[[ Record extracts, beginning ]]

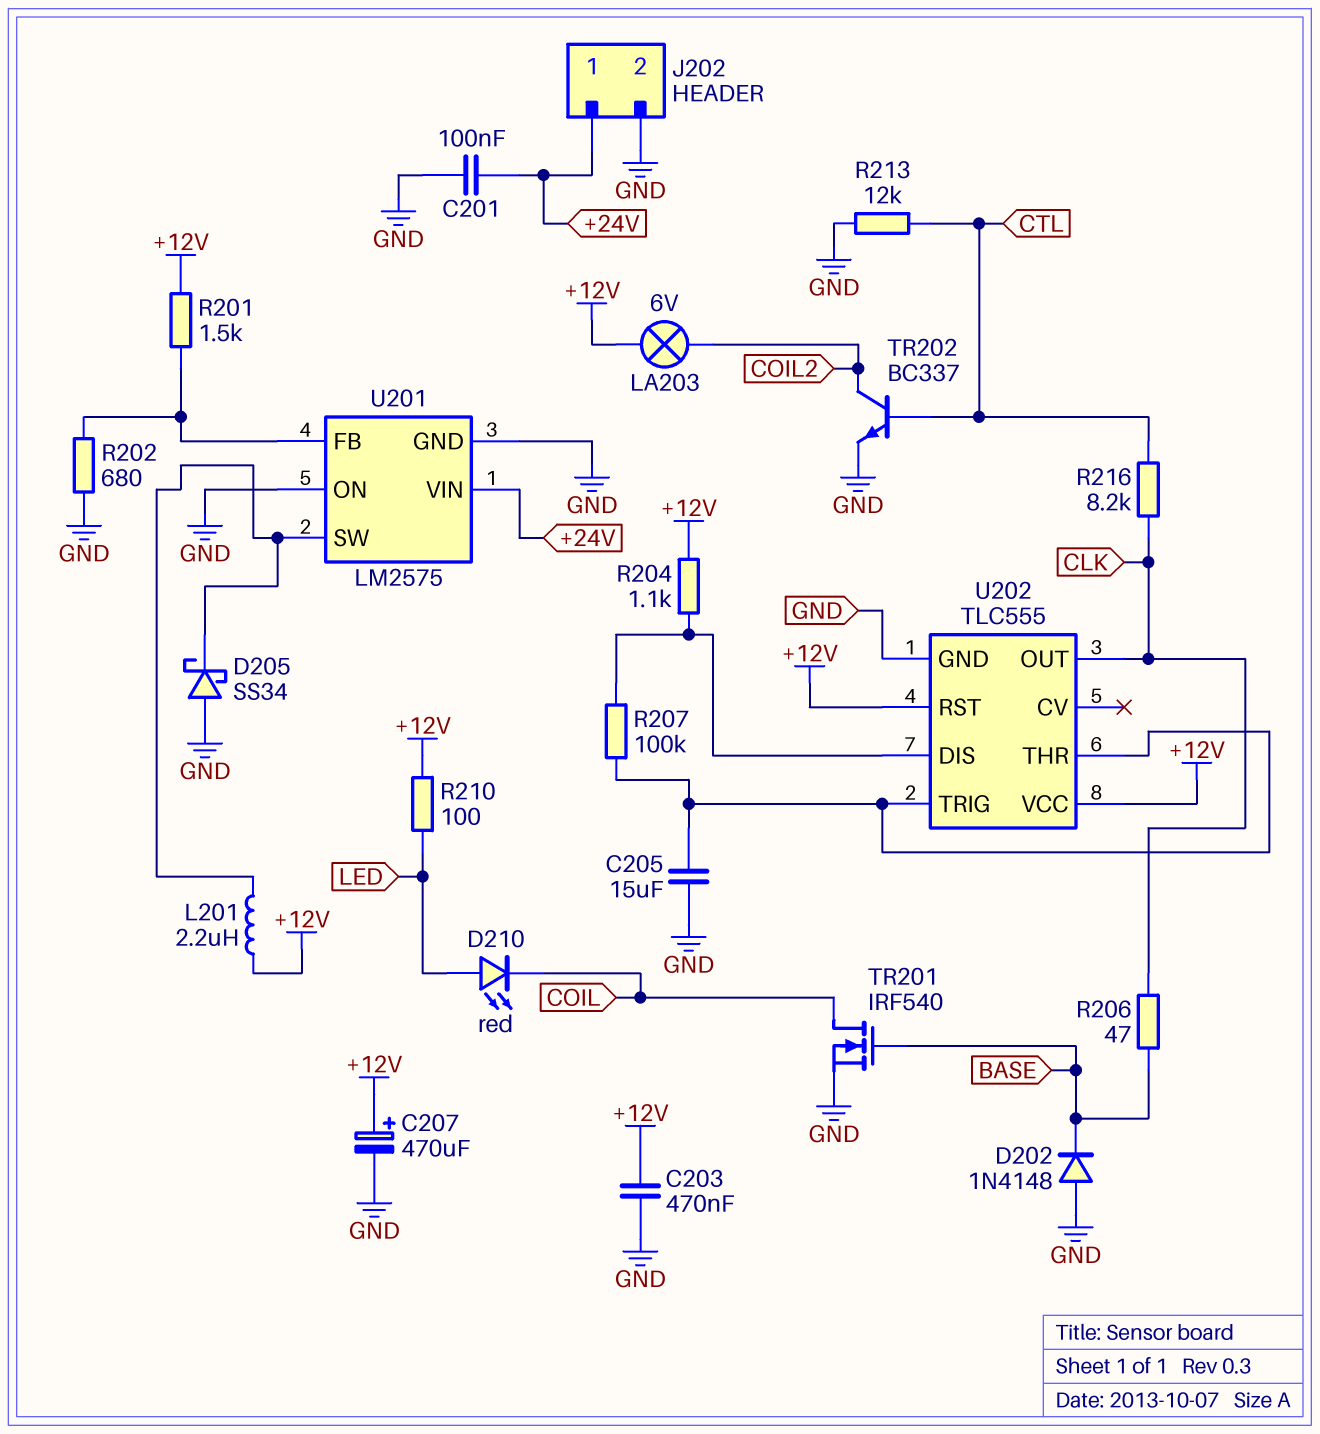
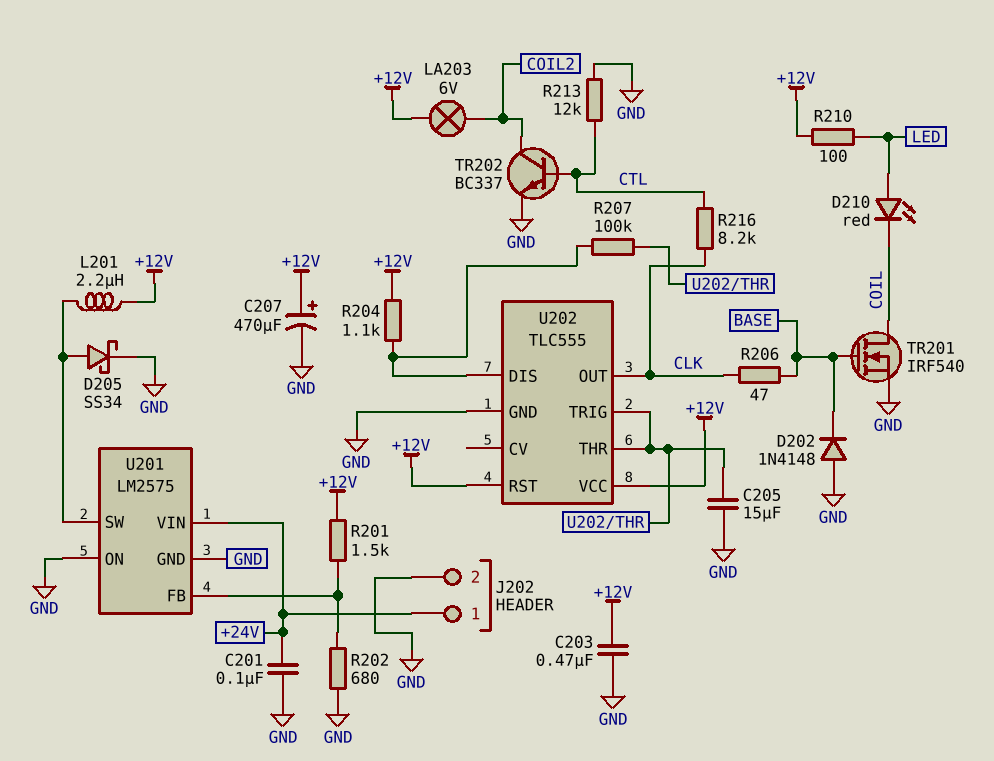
D205: schottky SS34 (A GND, K U201/SW) -> schottky SS34 (A U201/SW, K GND)

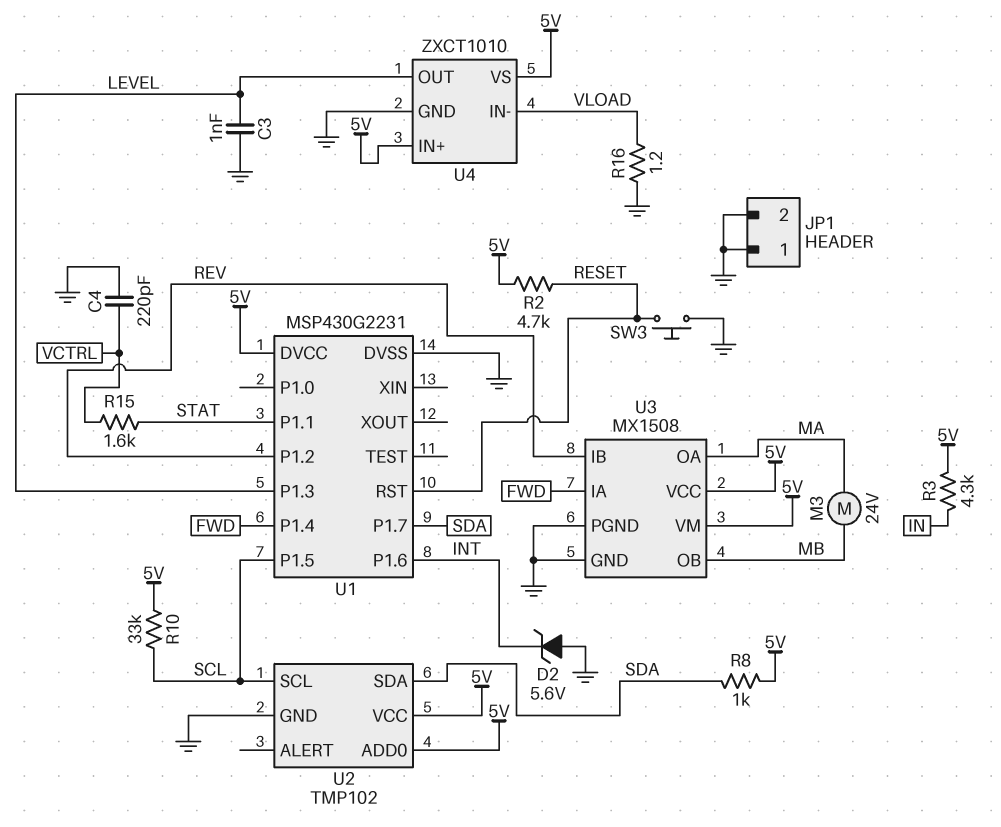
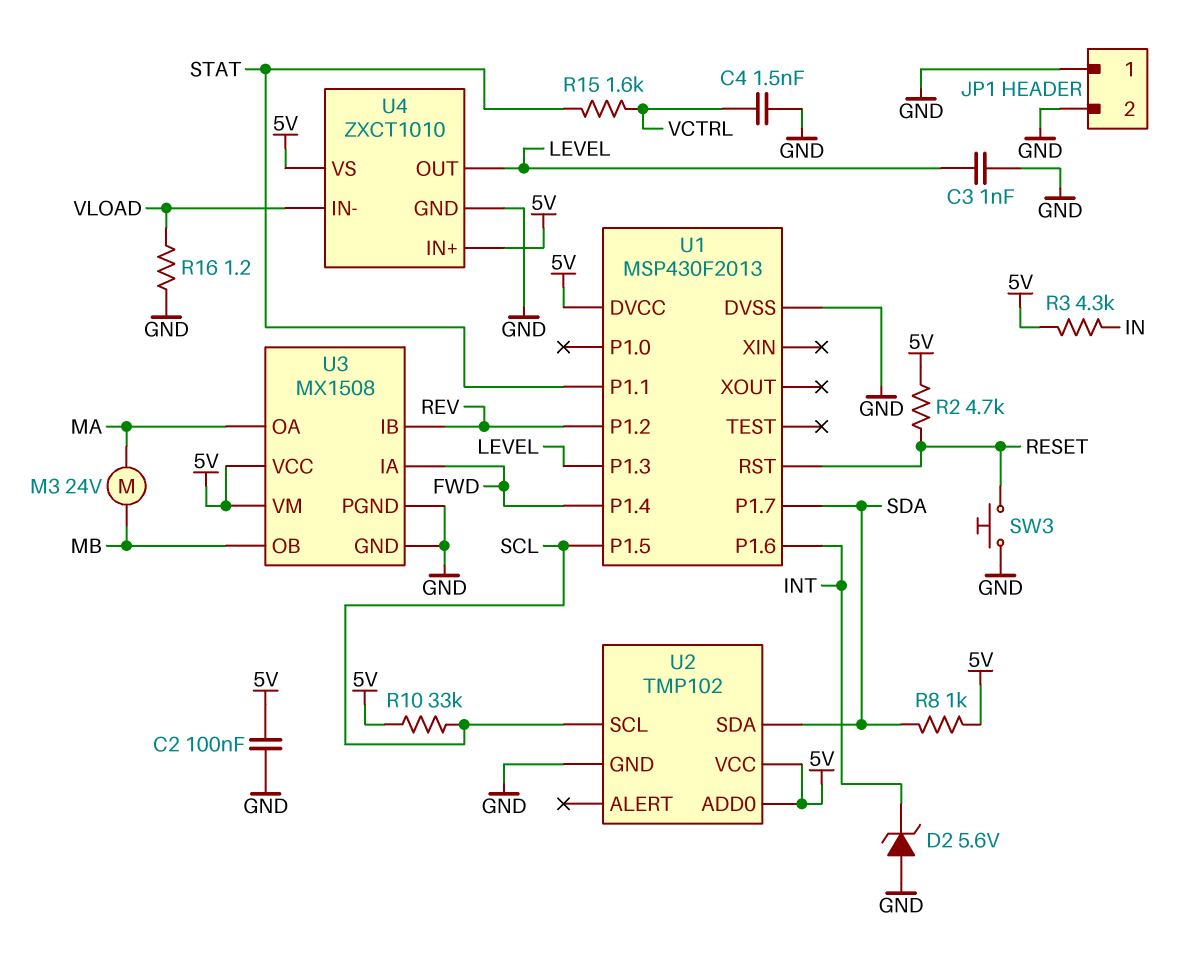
C2: none -> 100nF (5V, GND)
C4: 220pF (GND, VCTRL) -> 1.5nF (GND, VCTRL)
U1: MSP430G2231 -> MSP430F2013

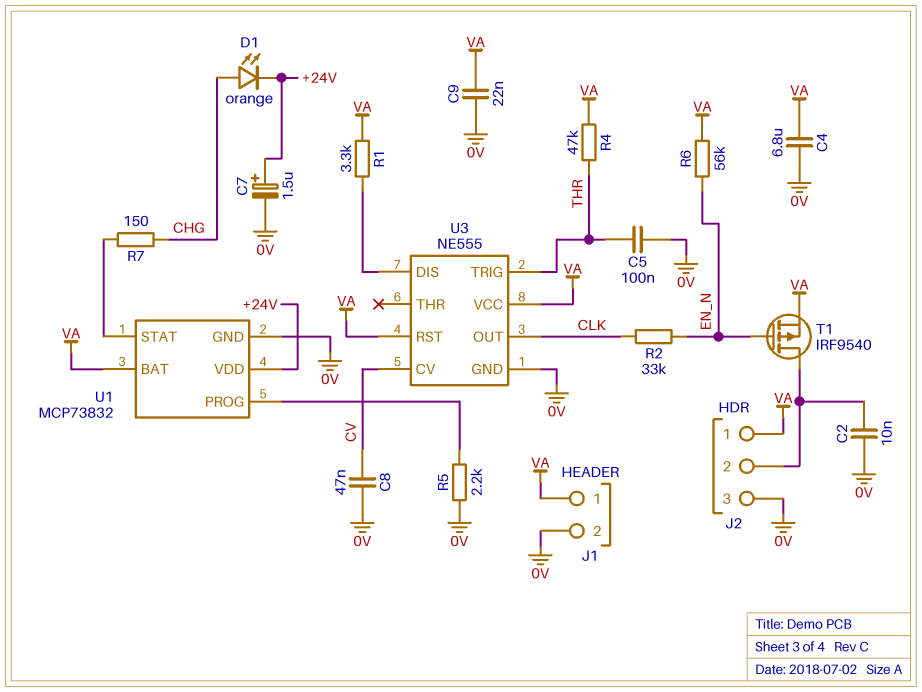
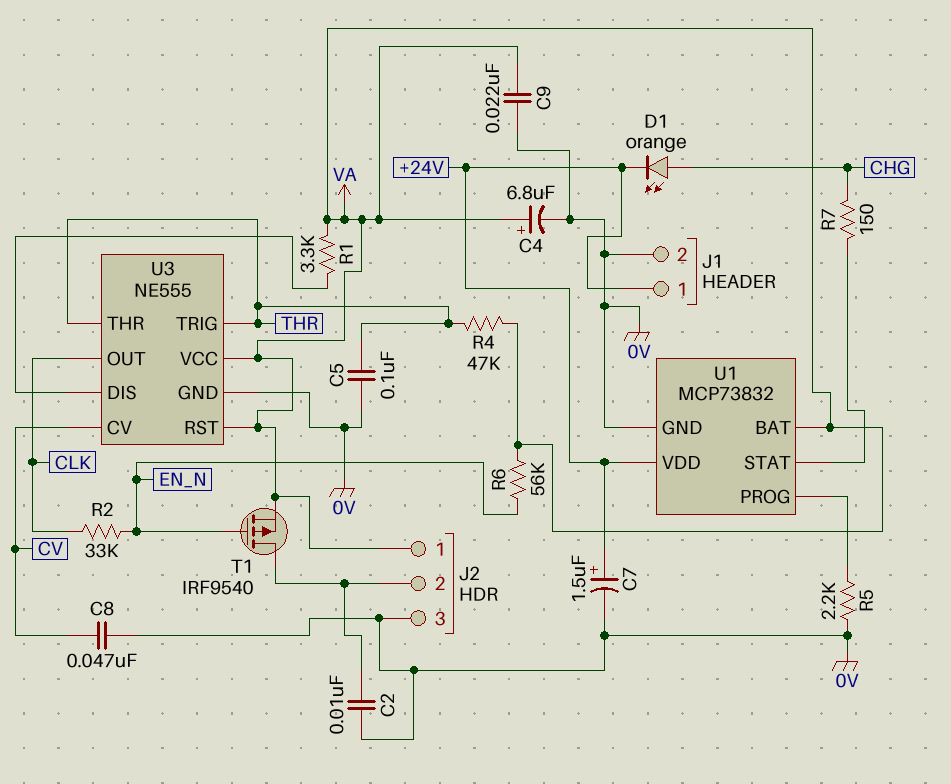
C4: 6.8uF (0V, VA) -> 6.8uF (plus VA, minus 0V)
J1 pin 1: VA -> +24V
U3 pin THR: none -> THR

[[ Record extracts, end ]]

How to complete this task: Print again, word for word, every line from the line with "C2: none -> 100nF (5V, GND)" to the final line of the records, inclusive; skip the pictures.

Solution for this exercise:
C2: none -> 100nF (5V, GND)
C4: 220pF (GND, VCTRL) -> 1.5nF (GND, VCTRL)
U1: MSP430G2231 -> MSP430F2013

C4: 6.8uF (0V, VA) -> 6.8uF (plus VA, minus 0V)
J1 pin 1: VA -> +24V
U3 pin THR: none -> THR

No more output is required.